> [Exercise brief] Find the line containing "none -> pink brick C1 level 1" in the entries below. Restate it and each line after it, word for word, up to and including the line containing "none -> tan round brick A1 level 2".

Extracted data entries
· · ·

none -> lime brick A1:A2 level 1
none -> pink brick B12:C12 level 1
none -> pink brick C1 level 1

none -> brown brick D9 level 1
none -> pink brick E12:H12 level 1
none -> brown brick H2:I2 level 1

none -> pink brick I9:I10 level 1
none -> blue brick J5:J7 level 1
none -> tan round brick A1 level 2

· · ·

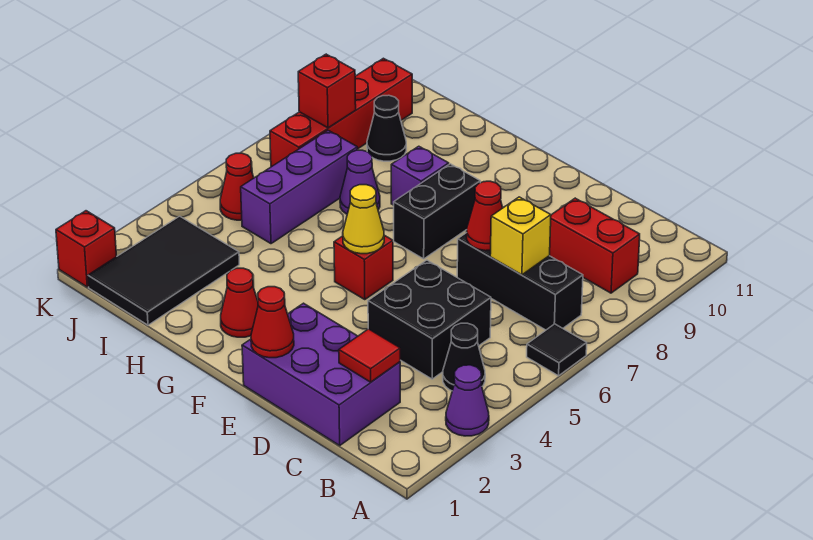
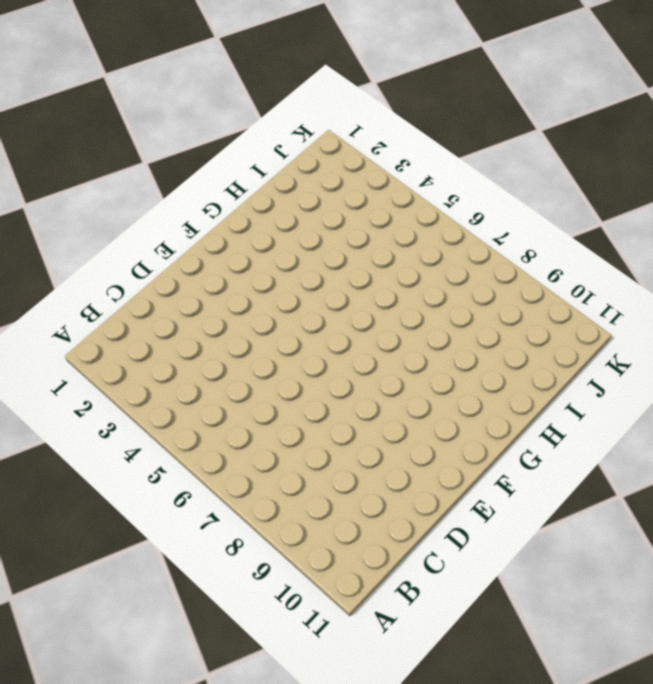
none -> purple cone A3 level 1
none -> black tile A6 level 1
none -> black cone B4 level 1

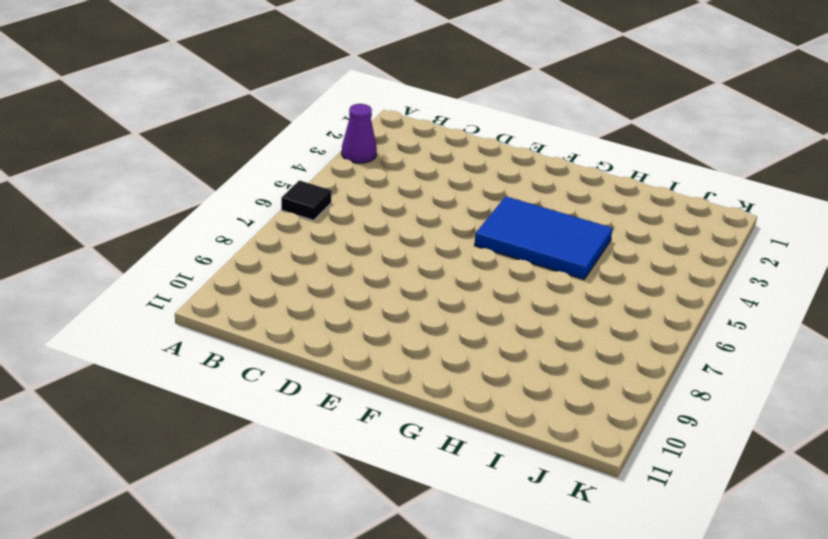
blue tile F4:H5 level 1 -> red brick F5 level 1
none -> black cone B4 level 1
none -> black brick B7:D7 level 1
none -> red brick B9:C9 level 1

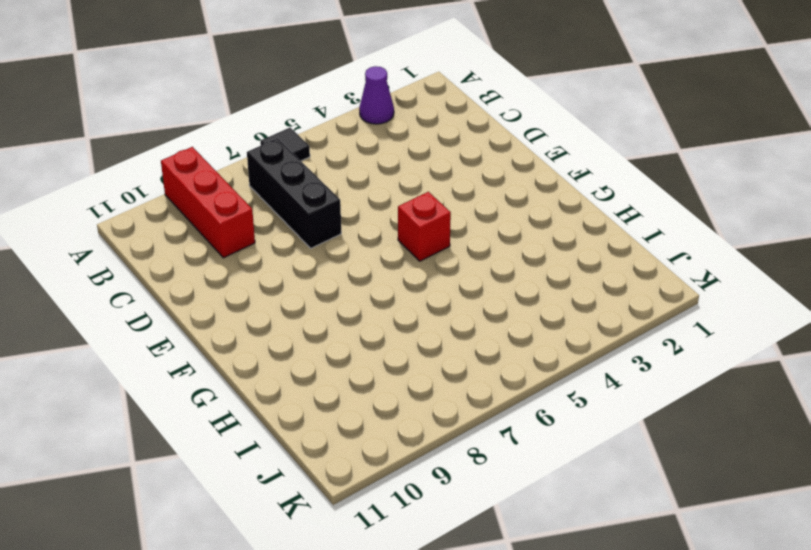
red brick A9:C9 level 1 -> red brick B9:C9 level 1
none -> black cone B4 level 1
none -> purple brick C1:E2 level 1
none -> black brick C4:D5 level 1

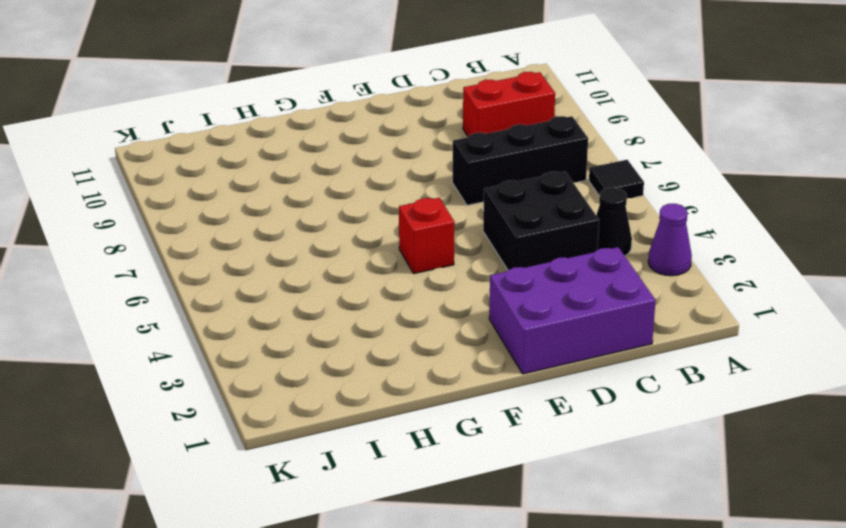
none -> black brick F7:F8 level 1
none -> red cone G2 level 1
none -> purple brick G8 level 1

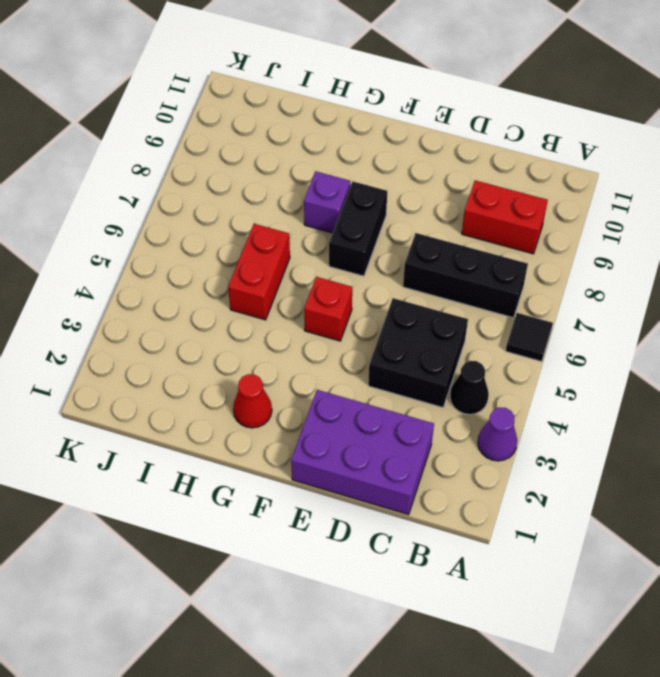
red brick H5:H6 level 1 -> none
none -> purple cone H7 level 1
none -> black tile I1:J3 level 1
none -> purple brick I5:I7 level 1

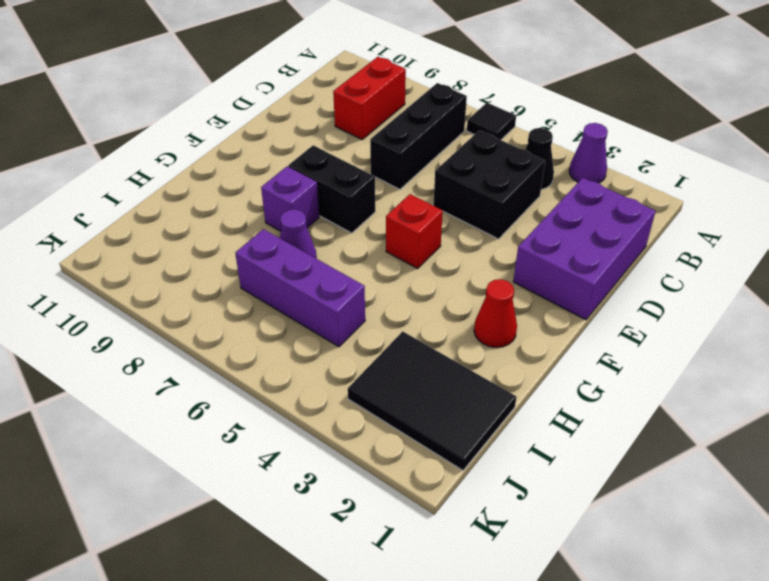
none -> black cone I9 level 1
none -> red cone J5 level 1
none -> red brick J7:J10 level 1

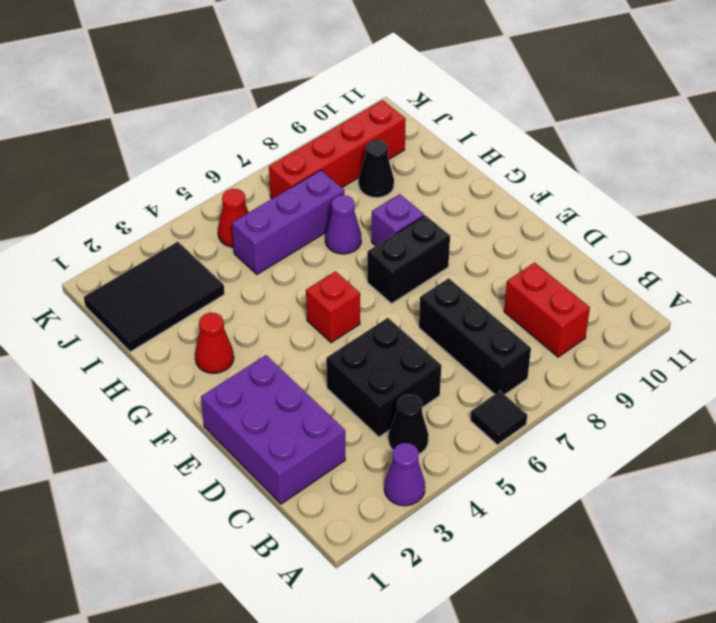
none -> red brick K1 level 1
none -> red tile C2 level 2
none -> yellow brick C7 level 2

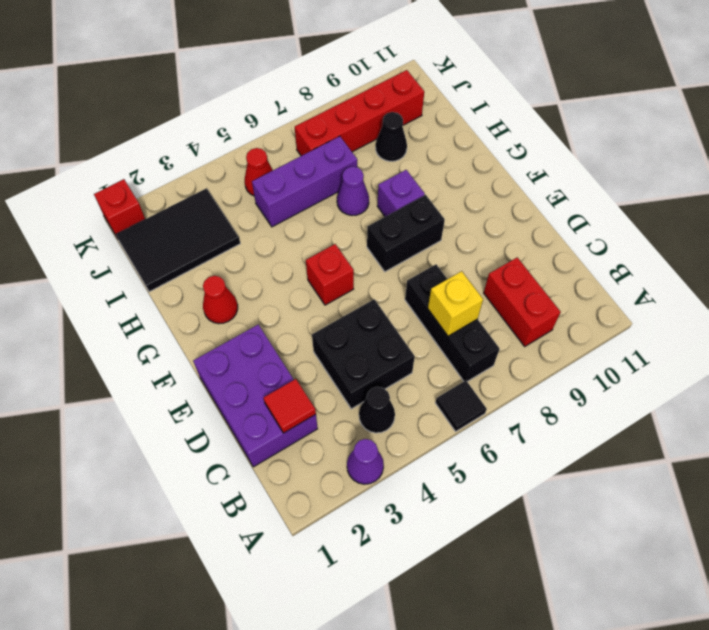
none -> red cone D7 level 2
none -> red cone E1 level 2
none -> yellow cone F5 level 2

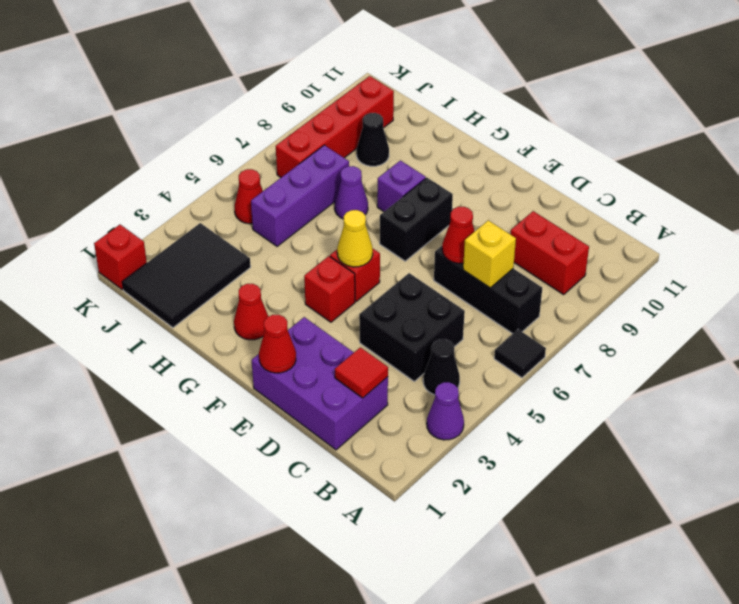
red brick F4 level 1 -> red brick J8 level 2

· · ·

> [Output of the task]
none -> pink brick C1 level 1

none -> brown brick D9 level 1
none -> pink brick E12:H12 level 1
none -> brown brick H2:I2 level 1

none -> pink brick I9:I10 level 1
none -> blue brick J5:J7 level 1
none -> tan round brick A1 level 2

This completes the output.